TASK INSTRUCTIONS = Report every line in the items below that contains the string "with".

PROVIDED DATA =
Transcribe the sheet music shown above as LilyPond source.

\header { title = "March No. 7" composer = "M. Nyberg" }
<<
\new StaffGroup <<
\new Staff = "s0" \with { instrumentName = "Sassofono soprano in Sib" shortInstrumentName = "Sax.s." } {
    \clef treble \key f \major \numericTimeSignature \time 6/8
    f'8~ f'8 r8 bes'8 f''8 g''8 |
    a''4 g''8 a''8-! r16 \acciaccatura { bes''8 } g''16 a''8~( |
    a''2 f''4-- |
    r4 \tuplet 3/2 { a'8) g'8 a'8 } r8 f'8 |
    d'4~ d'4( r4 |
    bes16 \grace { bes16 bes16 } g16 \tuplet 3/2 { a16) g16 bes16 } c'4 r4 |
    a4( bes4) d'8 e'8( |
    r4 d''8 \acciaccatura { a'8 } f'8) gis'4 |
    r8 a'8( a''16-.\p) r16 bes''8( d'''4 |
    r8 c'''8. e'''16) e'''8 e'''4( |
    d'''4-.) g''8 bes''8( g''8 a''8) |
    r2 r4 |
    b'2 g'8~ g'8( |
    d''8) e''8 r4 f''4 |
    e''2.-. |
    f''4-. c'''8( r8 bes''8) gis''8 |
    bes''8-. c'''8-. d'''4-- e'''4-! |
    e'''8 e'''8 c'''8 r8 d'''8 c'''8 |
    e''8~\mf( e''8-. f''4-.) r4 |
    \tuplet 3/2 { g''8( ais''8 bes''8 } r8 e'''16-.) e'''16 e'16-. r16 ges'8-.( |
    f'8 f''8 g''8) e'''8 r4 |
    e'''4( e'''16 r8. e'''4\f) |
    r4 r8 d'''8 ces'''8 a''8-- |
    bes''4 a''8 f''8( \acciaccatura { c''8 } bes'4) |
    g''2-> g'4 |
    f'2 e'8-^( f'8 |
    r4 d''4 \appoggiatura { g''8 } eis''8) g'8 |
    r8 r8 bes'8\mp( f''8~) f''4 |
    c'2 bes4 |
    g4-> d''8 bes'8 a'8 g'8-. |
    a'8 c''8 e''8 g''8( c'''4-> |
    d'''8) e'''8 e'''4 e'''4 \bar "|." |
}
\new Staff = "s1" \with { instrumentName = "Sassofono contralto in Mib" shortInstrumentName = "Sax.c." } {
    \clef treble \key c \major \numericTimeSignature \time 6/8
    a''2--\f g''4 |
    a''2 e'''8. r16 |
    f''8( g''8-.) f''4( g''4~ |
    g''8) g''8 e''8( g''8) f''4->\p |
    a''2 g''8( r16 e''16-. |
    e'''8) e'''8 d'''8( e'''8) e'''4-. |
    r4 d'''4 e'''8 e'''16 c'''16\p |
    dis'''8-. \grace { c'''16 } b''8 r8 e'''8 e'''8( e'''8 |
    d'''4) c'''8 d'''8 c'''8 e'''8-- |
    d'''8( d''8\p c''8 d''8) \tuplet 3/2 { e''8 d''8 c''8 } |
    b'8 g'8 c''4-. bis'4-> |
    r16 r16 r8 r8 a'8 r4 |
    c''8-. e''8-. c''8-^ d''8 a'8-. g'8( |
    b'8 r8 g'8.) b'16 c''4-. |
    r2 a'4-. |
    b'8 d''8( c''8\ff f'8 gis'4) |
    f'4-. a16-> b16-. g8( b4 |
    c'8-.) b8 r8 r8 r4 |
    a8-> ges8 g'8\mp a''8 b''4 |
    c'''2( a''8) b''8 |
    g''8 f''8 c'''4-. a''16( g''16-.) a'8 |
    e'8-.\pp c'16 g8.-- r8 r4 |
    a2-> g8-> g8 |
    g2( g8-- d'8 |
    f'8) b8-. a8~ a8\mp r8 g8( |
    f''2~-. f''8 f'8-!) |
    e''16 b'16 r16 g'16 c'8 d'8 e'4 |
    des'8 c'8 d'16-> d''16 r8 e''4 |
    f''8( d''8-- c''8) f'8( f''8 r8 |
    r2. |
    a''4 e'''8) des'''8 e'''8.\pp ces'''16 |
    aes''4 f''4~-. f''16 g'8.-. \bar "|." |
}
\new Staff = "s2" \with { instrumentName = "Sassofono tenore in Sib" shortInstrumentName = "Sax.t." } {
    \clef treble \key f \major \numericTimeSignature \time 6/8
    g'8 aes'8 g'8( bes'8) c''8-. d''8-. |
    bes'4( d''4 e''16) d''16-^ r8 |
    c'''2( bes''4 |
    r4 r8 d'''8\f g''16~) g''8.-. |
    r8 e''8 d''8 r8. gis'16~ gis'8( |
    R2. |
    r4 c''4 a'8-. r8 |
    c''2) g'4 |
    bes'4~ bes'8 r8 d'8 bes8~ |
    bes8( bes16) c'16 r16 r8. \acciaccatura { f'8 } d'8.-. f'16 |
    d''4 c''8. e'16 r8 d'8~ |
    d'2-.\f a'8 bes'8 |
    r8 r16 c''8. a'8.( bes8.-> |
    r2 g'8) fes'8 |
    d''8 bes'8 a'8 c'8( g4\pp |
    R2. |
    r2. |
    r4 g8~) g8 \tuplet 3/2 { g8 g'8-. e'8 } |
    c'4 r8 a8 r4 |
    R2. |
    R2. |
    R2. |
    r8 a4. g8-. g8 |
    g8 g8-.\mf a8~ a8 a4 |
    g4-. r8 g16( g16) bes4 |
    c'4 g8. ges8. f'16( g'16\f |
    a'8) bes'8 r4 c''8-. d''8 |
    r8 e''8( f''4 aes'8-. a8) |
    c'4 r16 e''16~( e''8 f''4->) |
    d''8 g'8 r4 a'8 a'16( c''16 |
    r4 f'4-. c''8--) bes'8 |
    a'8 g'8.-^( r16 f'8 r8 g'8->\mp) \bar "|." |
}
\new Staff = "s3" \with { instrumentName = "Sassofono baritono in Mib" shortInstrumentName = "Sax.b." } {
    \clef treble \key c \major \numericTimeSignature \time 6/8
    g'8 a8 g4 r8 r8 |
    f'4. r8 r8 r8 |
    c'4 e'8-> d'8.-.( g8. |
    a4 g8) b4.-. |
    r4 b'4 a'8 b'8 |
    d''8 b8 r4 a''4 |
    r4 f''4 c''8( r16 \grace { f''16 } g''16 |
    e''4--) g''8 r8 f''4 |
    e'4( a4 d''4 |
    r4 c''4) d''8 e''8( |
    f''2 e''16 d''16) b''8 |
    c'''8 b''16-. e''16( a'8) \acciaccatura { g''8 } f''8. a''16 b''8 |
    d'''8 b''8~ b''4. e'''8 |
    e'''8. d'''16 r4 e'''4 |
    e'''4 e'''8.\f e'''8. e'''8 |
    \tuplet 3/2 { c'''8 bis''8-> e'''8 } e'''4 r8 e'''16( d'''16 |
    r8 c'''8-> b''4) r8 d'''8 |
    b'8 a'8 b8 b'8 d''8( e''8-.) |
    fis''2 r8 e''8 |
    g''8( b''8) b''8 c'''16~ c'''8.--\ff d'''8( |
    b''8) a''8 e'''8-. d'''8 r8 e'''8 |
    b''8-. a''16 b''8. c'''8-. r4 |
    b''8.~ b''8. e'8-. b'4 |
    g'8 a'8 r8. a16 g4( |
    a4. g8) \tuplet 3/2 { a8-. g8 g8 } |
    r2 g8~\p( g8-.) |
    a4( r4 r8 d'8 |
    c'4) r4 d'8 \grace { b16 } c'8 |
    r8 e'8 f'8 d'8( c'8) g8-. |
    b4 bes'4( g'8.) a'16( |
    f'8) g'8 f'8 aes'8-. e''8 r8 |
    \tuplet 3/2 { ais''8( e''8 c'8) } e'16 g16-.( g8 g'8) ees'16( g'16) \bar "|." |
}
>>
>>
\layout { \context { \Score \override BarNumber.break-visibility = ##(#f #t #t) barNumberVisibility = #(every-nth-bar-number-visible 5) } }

PROBLEM SOLUTION =
\new Staff = "s0" \with { instrumentName = "Sassofono soprano in Sib" shortInstrumentName = "Sax.s." } {
\new Staff = "s1" \with { instrumentName = "Sassofono contralto in Mib" shortInstrumentName = "Sax.c." } {
\new Staff = "s2" \with { instrumentName = "Sassofono tenore in Sib" shortInstrumentName = "Sax.t." } {
\new Staff = "s3" \with { instrumentName = "Sassofono baritono in Mib" shortInstrumentName = "Sax.b." } {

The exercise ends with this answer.